▶ **Problem to work on**: Scan the entries that follow and work out how many lines contain "green". Give the number and nothing else.
[Start of section]
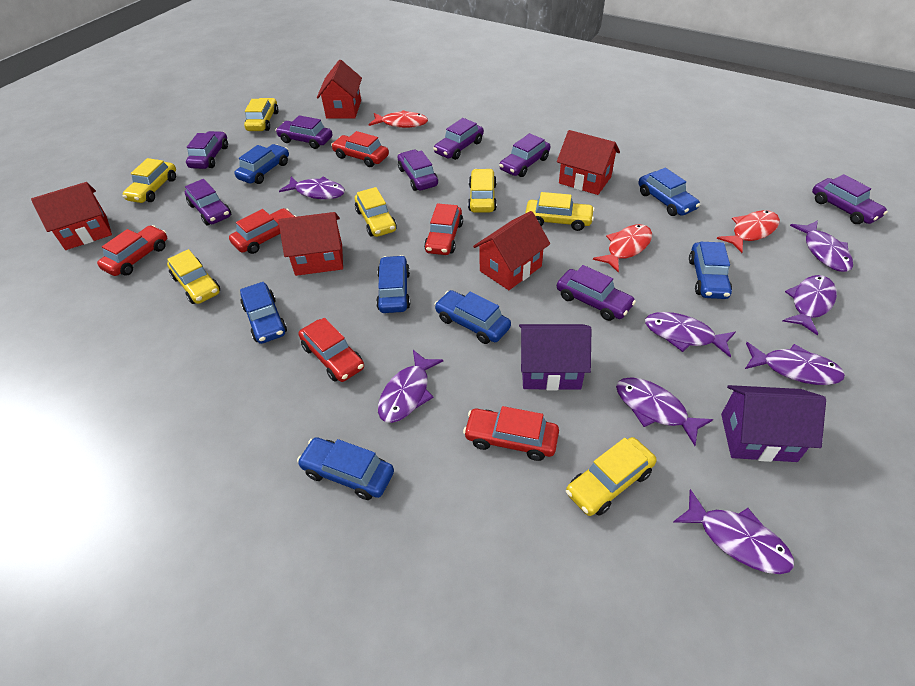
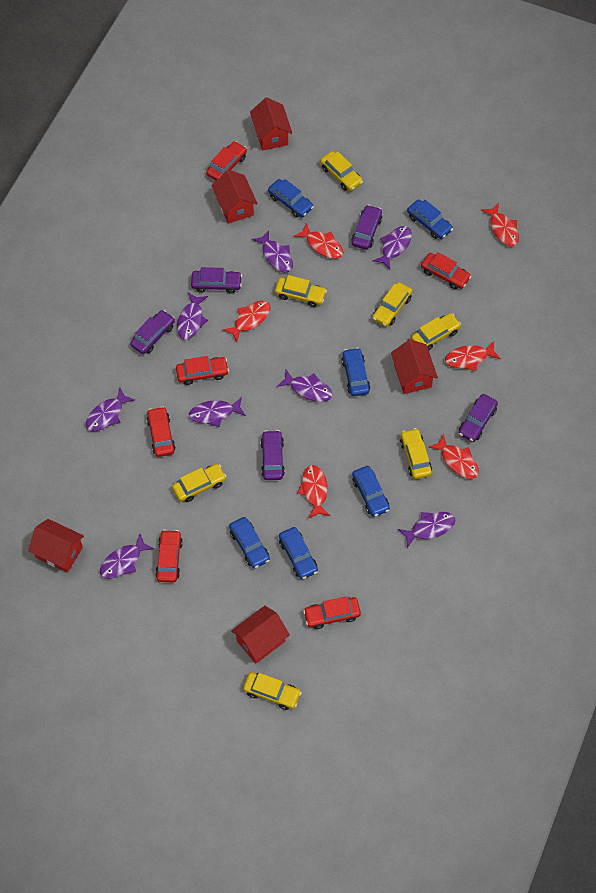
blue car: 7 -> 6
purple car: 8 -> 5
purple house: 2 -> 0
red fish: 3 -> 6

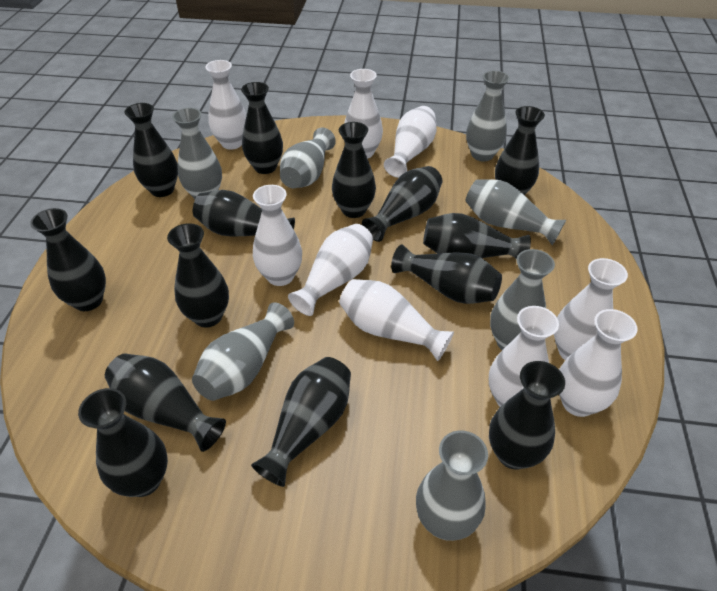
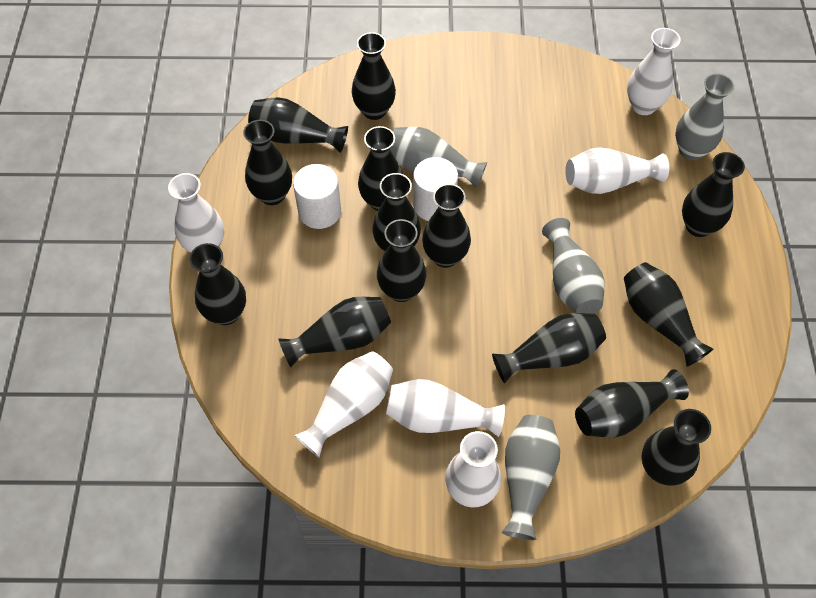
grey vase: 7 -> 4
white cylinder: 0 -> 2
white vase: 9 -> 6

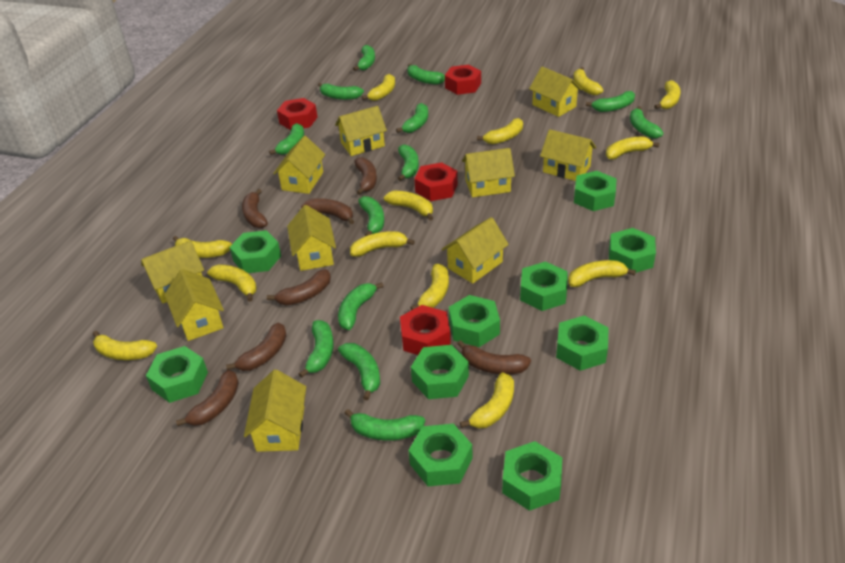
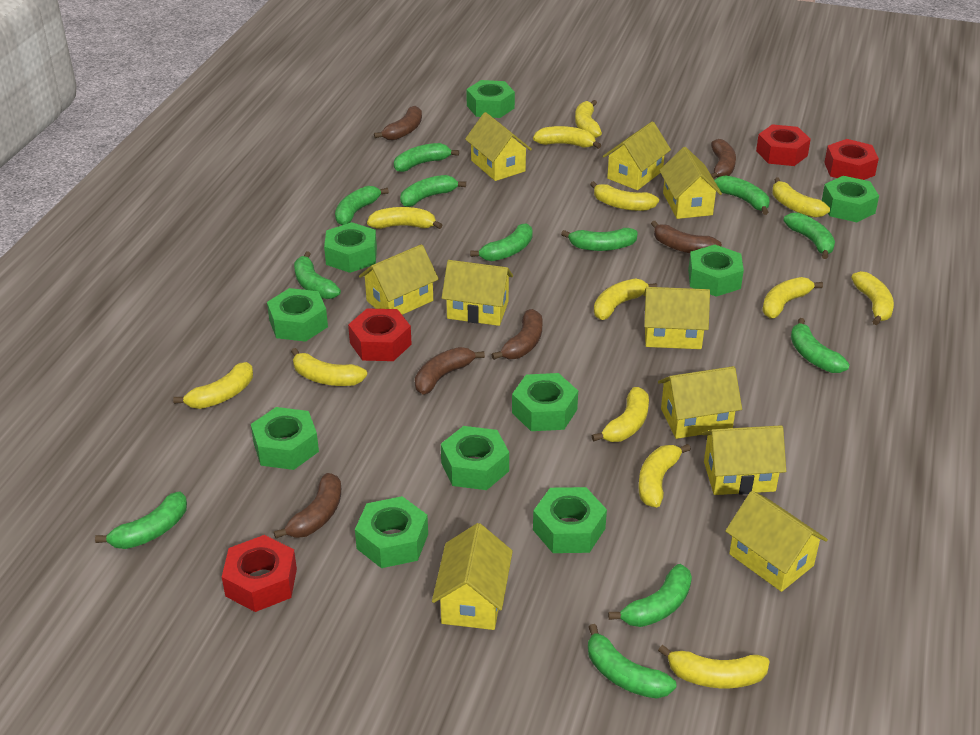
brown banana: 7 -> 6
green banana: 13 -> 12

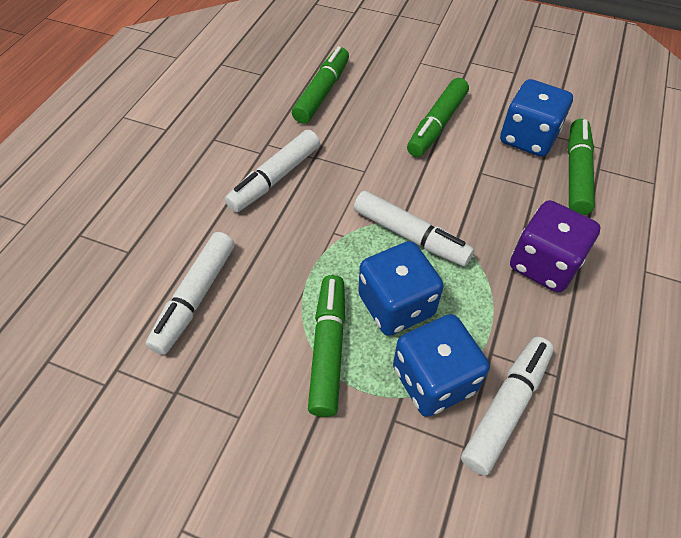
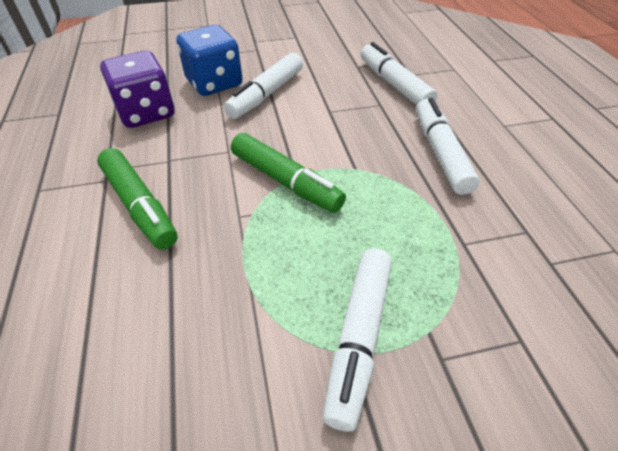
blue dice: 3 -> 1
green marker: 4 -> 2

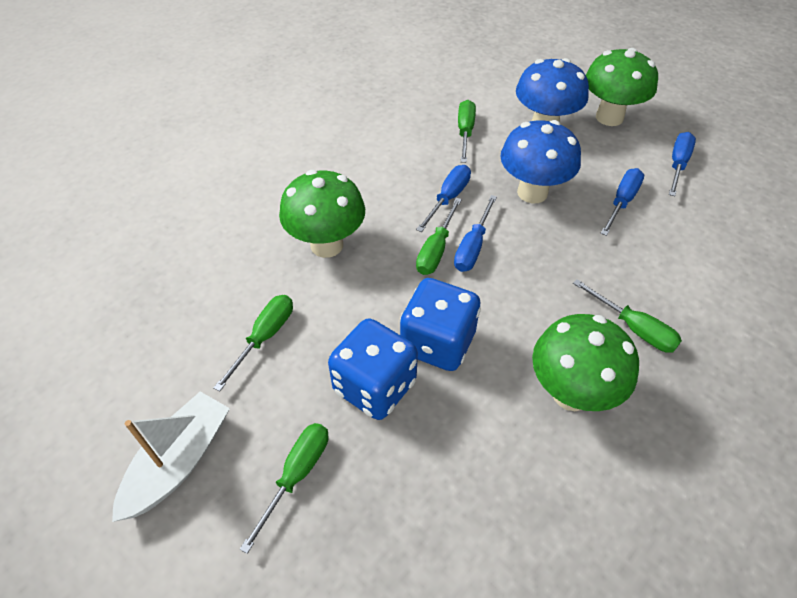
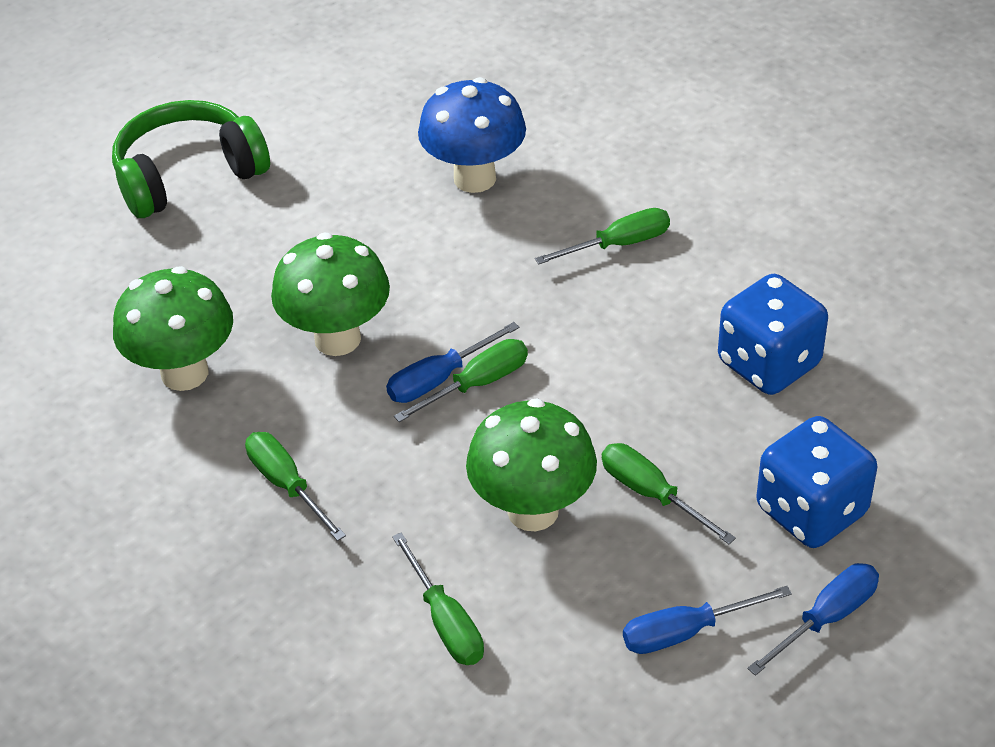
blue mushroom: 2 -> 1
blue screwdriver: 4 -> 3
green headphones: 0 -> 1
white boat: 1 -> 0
[End of section]
▶ **Worked solution**: 3